* ASSIGNED TASK
From the listing below, copy each line that holds "TEMP".

* DATASET RECORDS
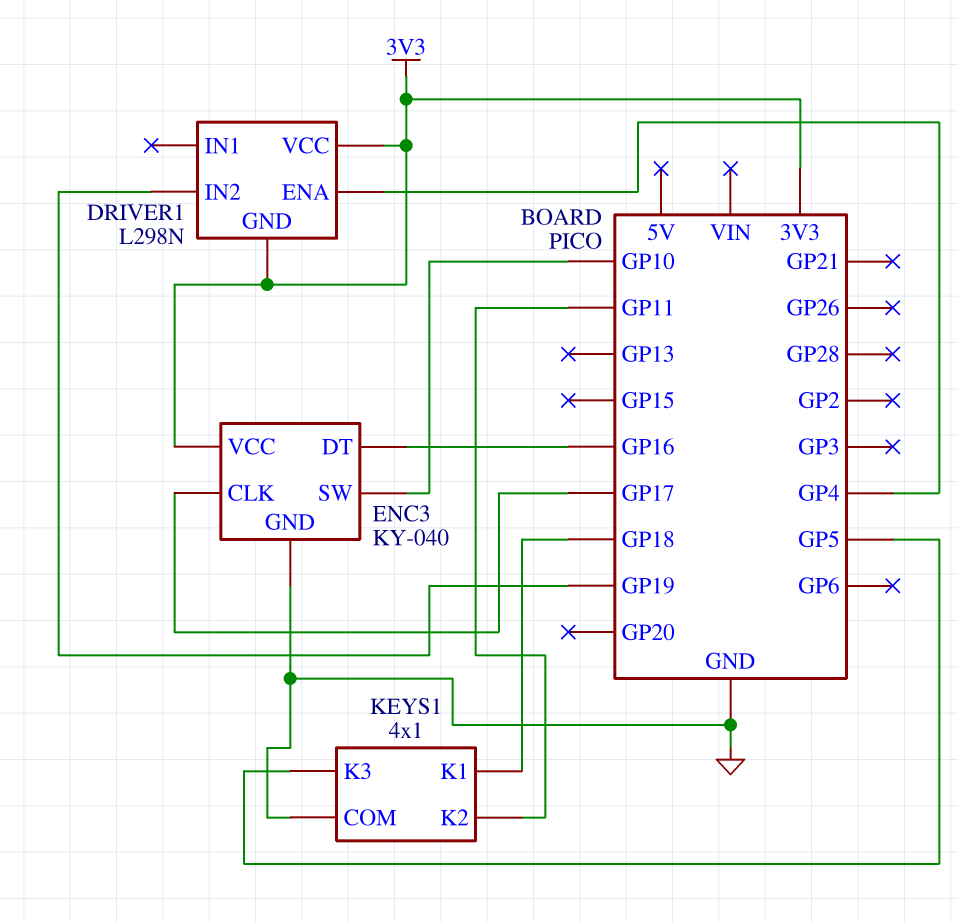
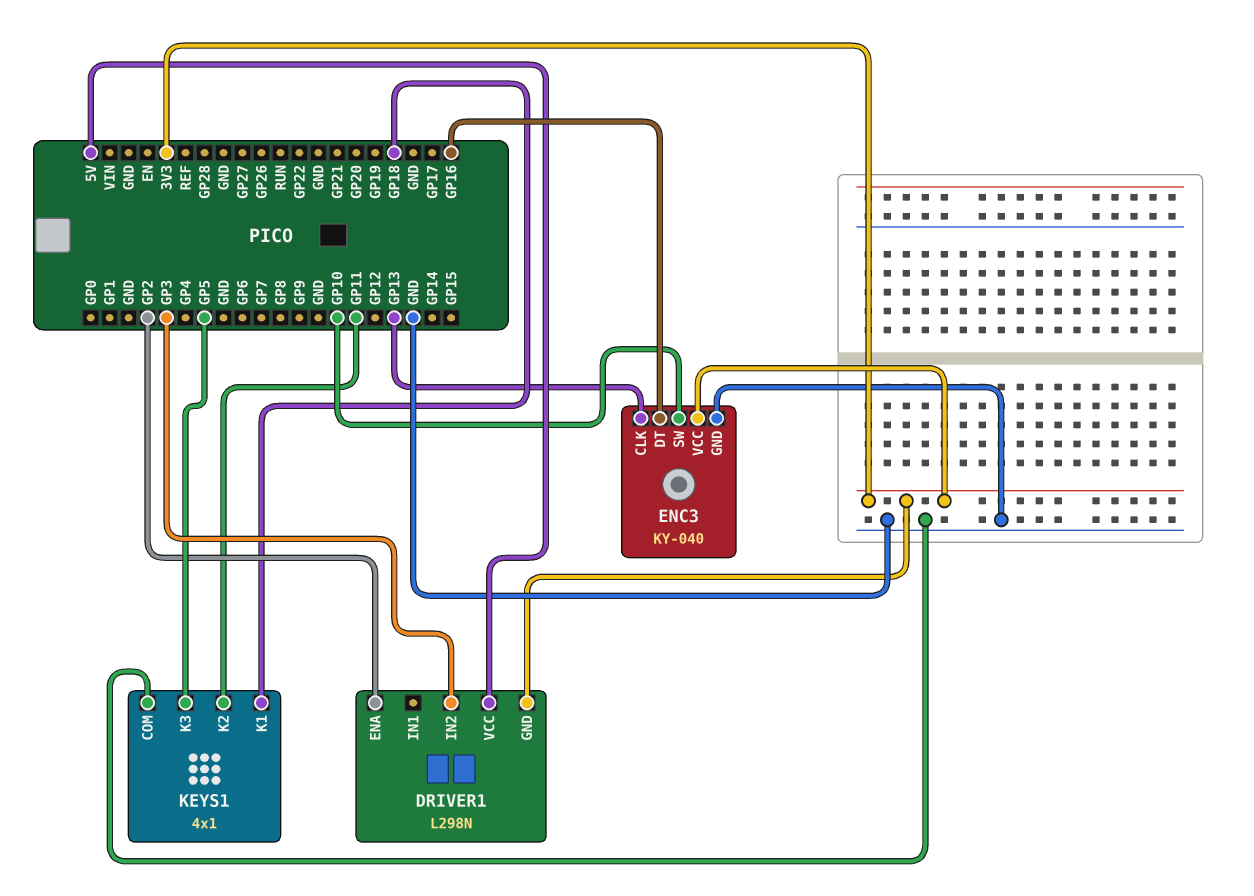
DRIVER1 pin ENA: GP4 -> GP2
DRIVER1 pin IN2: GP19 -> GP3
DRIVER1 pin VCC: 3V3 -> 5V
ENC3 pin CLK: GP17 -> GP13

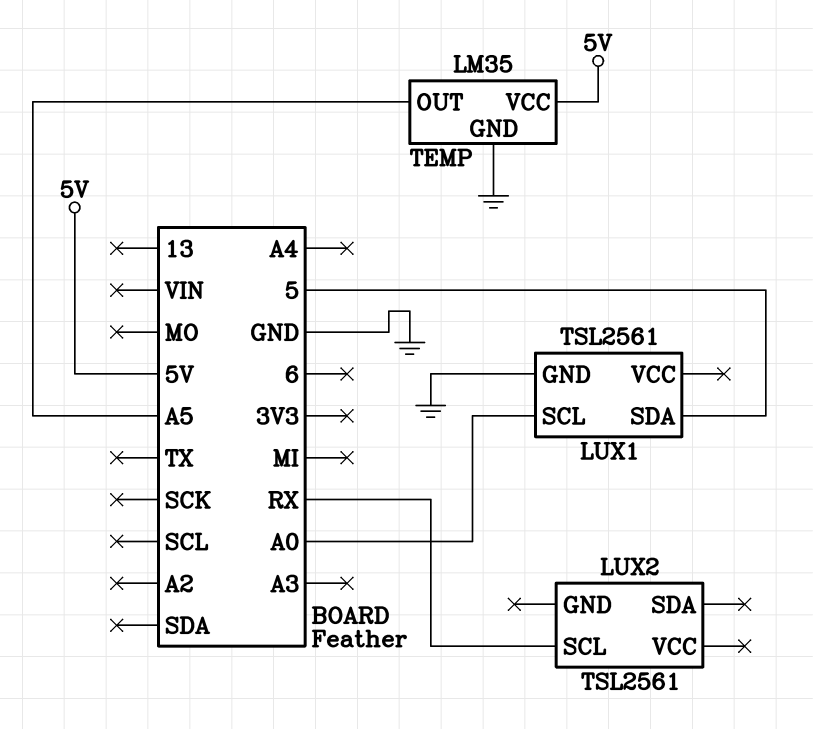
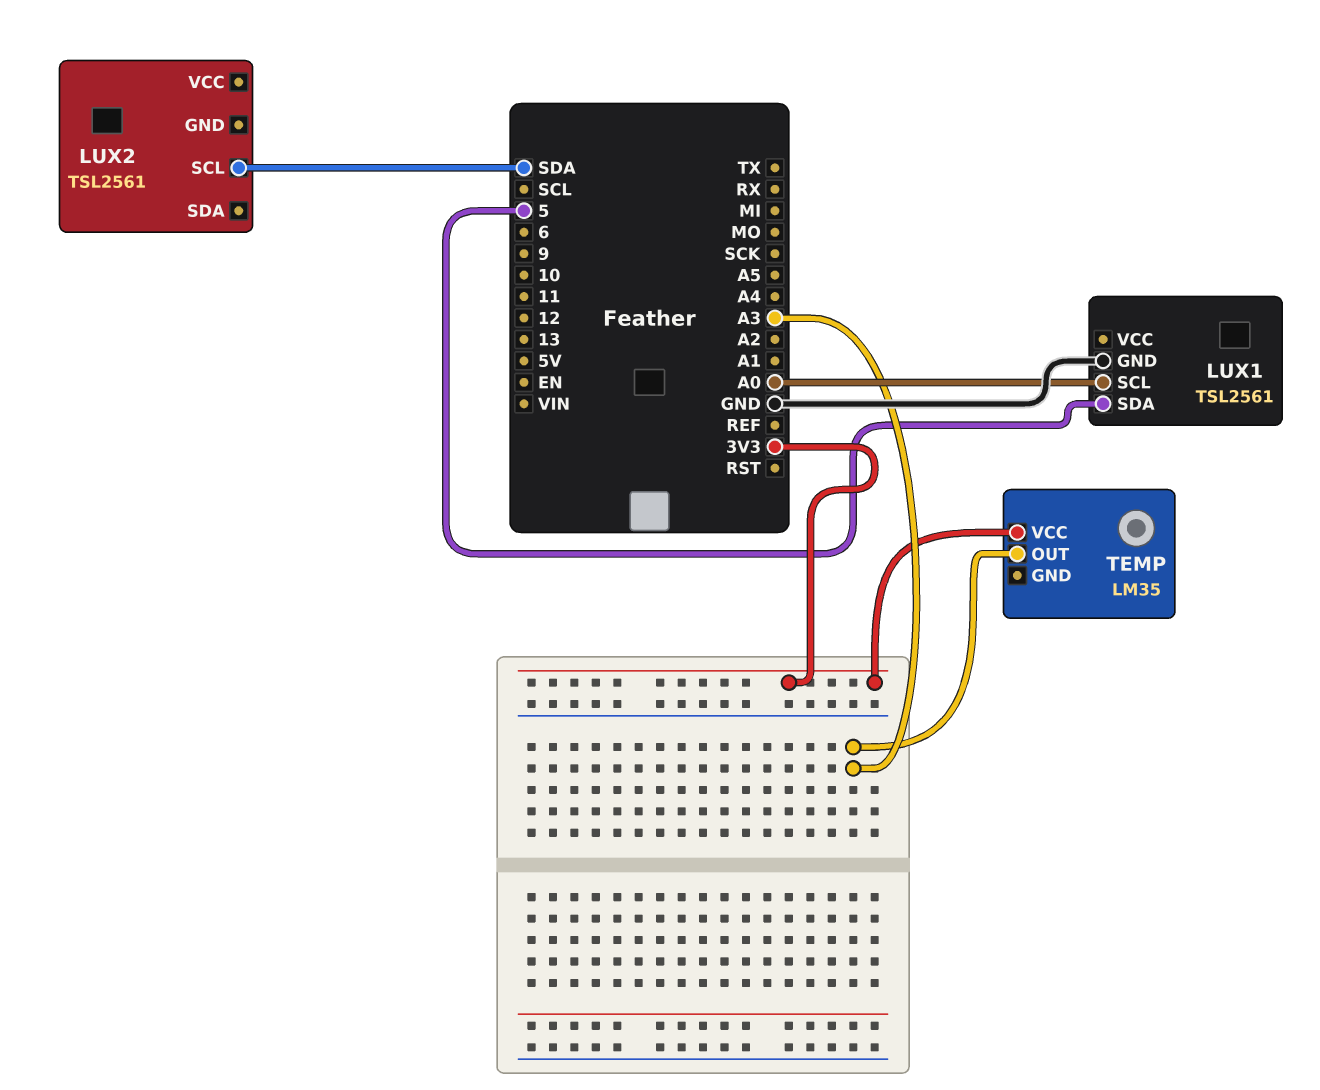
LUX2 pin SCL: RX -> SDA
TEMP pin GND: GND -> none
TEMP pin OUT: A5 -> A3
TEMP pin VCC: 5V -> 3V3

* WRITTEN SOLUTION
TEMP pin GND: GND -> none
TEMP pin OUT: A5 -> A3
TEMP pin VCC: 5V -> 3V3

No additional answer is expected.